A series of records
--- --- ---

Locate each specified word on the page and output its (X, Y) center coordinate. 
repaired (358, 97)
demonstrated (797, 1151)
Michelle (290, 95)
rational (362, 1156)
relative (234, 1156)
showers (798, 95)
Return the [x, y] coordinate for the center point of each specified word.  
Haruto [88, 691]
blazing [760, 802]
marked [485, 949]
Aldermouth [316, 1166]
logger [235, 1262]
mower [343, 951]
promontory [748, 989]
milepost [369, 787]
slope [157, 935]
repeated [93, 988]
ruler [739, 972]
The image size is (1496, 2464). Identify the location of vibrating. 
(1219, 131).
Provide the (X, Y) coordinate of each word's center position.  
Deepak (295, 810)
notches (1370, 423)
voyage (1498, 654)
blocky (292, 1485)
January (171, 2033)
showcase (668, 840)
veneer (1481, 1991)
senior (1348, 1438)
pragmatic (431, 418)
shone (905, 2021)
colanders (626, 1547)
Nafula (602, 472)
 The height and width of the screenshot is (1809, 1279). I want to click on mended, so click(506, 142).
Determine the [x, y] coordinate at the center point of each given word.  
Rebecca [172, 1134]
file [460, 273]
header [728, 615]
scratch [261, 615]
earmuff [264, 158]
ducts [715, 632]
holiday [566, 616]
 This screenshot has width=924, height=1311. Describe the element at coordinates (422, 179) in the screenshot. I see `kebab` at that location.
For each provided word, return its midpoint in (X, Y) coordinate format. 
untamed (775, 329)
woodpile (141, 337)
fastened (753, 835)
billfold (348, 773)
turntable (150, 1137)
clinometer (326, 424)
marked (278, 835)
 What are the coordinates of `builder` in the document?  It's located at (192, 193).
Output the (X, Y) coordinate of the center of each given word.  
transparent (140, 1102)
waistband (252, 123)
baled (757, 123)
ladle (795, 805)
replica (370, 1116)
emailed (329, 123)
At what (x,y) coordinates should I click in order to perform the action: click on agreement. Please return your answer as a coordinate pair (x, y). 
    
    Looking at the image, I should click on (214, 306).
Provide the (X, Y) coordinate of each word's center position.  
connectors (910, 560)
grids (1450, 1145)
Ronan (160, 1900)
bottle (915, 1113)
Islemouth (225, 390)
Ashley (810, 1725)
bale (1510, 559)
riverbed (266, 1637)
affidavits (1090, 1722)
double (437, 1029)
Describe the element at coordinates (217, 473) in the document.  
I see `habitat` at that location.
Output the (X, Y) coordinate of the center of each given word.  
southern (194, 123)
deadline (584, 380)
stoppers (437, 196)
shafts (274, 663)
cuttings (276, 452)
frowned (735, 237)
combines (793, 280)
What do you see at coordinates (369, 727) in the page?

--- --- ---

Lay out the lines of the material from the line with "showers (798, 95)" to the line with "What are the", both included, as a Markdown table with the columns Row and Line, numbering each row and leaving out any blank lines.

| Row | Line |
|---|---|
| 1 | showers (798, 95) |
| 2 | Return the [x, y] coordinate for the center point of each specified word.   |
| 3 | Haruto [88, 691] |
| 4 | blazing [760, 802] |
| 5 | marked [485, 949] |
| 6 | Aldermouth [316, 1166] |
| 7 | logger [235, 1262] |
| 8 | mower [343, 951] |
| 9 | promontory [748, 989] |
| 10 | milepost [369, 787] |
| 11 | slope [157, 935] |
| 12 | repeated [93, 988] |
| 13 | ruler [739, 972] |
| 14 | The image size is (1496, 2464). Identify the location of vibrating.  |
| 15 | (1219, 131). |
| 16 | Provide the (X, Y) coordinate of each word's center position.   |
| 17 | Deepak (295, 810) |
| 18 | notches (1370, 423) |
| 19 | voyage (1498, 654) |
| 20 | blocky (292, 1485) |
| 21 | January (171, 2033) |
| 22 | showcase (668, 840) |
| 23 | veneer (1481, 1991) |
| 24 | senior (1348, 1438) |
| 25 | pragmatic (431, 418) |
| 26 | shone (905, 2021) |
| 27 | colanders (626, 1547) |
| 28 | Nafula (602, 472) |
| 29 |  The height and width of the screenshot is (1809, 1279). I want to click on mended, so click(506, 142). |
| 30 | Determine the [x, y] coordinate at the center point of each given word.   |
| 31 | Rebecca [172, 1134] |
| 32 | file [460, 273] |
| 33 | header [728, 615] |
| 34 | scratch [261, 615] |
| 35 | earmuff [264, 158] |
| 36 | ducts [715, 632] |
| 37 | holiday [566, 616] |
| 38 |  This screenshot has width=924, height=1311. Describe the element at coordinates (422, 179) in the screenshot. I see `kebab` at that location. |
| 39 | For each provided word, return its midpoint in (X, Y) coordinate format.  |
| 40 | untamed (775, 329) |
| 41 | woodpile (141, 337) |
| 42 | fastened (753, 835) |
| 43 | billfold (348, 773) |
| 44 | turntable (150, 1137) |
| 45 | clinometer (326, 424) |
| 46 | marked (278, 835) |
| 47 |  What are the coordinates of `builder` in the document?  It's located at (192, 193). |